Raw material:
>> Start

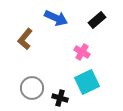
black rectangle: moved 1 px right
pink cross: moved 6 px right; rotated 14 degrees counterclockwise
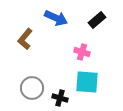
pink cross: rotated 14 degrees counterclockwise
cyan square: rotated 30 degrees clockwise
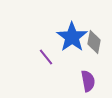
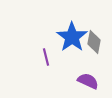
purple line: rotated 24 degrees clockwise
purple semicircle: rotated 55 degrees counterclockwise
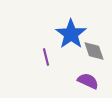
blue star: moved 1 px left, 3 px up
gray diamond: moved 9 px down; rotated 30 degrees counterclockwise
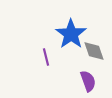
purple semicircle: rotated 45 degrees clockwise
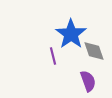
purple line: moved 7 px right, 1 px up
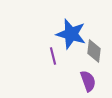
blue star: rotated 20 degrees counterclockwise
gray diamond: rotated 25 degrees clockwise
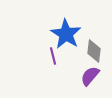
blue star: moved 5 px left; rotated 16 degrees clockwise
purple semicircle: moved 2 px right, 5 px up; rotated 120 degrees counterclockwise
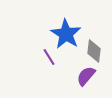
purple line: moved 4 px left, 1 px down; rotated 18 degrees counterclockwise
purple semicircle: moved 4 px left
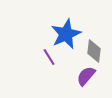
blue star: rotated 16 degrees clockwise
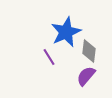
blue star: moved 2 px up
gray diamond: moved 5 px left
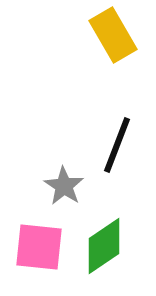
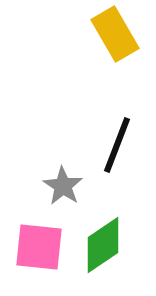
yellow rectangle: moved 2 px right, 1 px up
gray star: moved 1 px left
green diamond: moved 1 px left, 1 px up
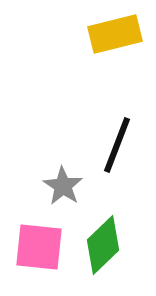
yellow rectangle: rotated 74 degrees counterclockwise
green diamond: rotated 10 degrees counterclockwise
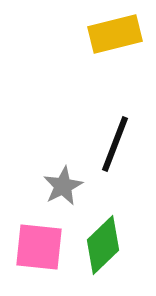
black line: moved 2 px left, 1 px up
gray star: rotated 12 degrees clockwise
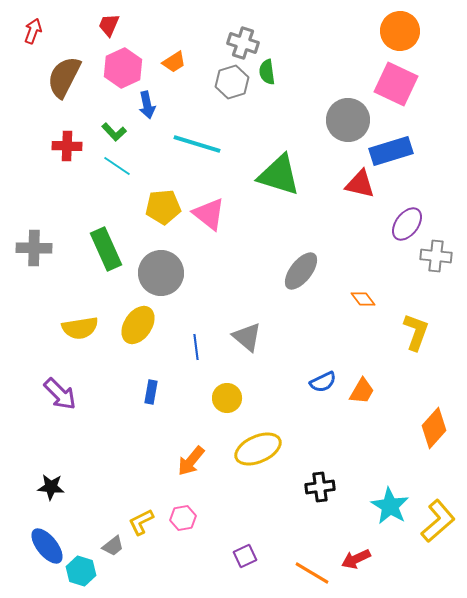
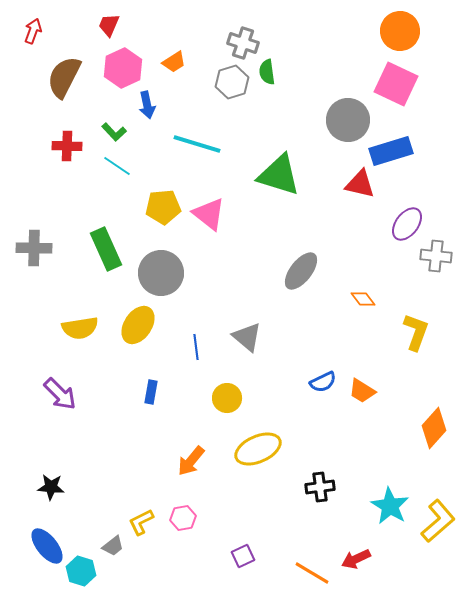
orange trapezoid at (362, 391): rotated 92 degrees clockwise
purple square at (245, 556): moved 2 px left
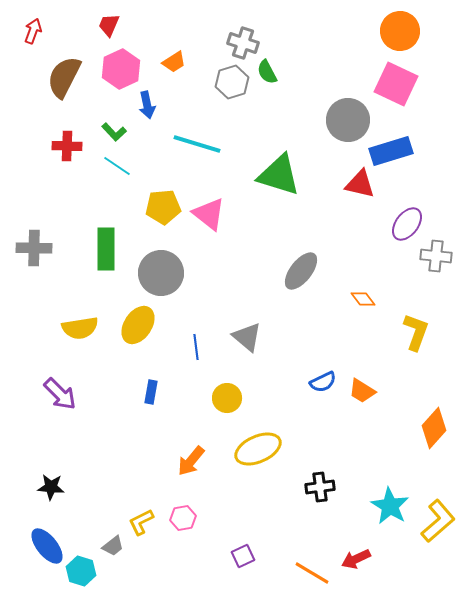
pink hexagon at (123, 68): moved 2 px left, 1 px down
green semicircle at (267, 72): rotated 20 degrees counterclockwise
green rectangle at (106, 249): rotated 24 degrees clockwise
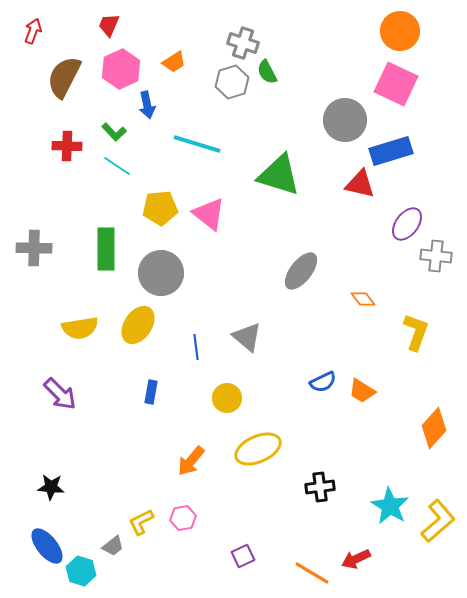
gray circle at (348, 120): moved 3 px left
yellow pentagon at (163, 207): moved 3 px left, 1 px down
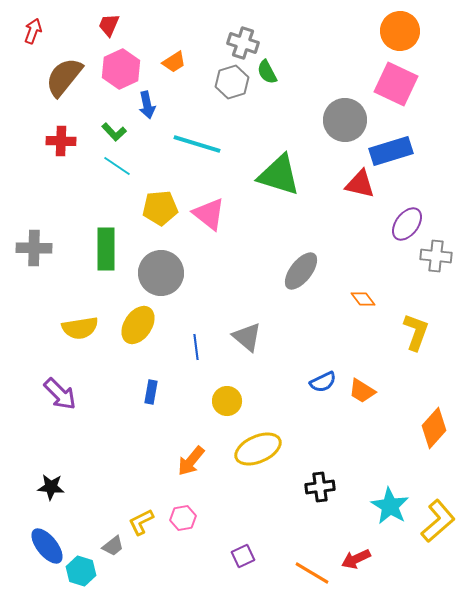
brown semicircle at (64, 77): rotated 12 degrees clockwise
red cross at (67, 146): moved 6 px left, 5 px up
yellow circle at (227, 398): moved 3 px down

>> End

§ **Aim**:
Repeat all of the material above word for word, with each line in its original order. Leave out every picture line.

§ **Exercise response**:
black rectangle: moved 1 px right
pink cross: moved 6 px right; rotated 14 degrees counterclockwise
pink cross: rotated 14 degrees counterclockwise
cyan square: rotated 30 degrees clockwise
purple line: rotated 24 degrees clockwise
purple semicircle: rotated 55 degrees counterclockwise
blue star: moved 1 px left, 3 px up
gray diamond: moved 9 px down; rotated 30 degrees counterclockwise
purple semicircle: rotated 45 degrees clockwise
purple line: moved 7 px right, 1 px up
blue star: rotated 20 degrees counterclockwise
gray diamond: rotated 25 degrees clockwise
blue star: moved 5 px left; rotated 16 degrees clockwise
purple semicircle: moved 2 px right, 5 px up; rotated 120 degrees counterclockwise
purple line: moved 4 px left, 1 px down; rotated 18 degrees counterclockwise
purple semicircle: moved 4 px left
blue star: rotated 16 degrees clockwise
blue star: moved 2 px up
gray diamond: moved 5 px left
yellow rectangle: moved 2 px right, 1 px up
gray star: moved 1 px left
green diamond: moved 1 px left, 1 px up
yellow rectangle: rotated 74 degrees counterclockwise
green diamond: rotated 10 degrees counterclockwise
black line: moved 2 px left, 1 px up
gray star: rotated 12 degrees clockwise
orange trapezoid at (362, 391): rotated 92 degrees clockwise
purple square at (245, 556): moved 2 px left
pink hexagon at (123, 68): moved 2 px left, 1 px down
green semicircle at (267, 72): rotated 20 degrees counterclockwise
green rectangle at (106, 249): rotated 24 degrees clockwise
gray circle at (348, 120): moved 3 px left
yellow pentagon at (163, 207): moved 3 px left, 1 px down
brown semicircle at (64, 77): rotated 12 degrees clockwise
red cross at (67, 146): moved 6 px left, 5 px up
yellow circle at (227, 398): moved 3 px down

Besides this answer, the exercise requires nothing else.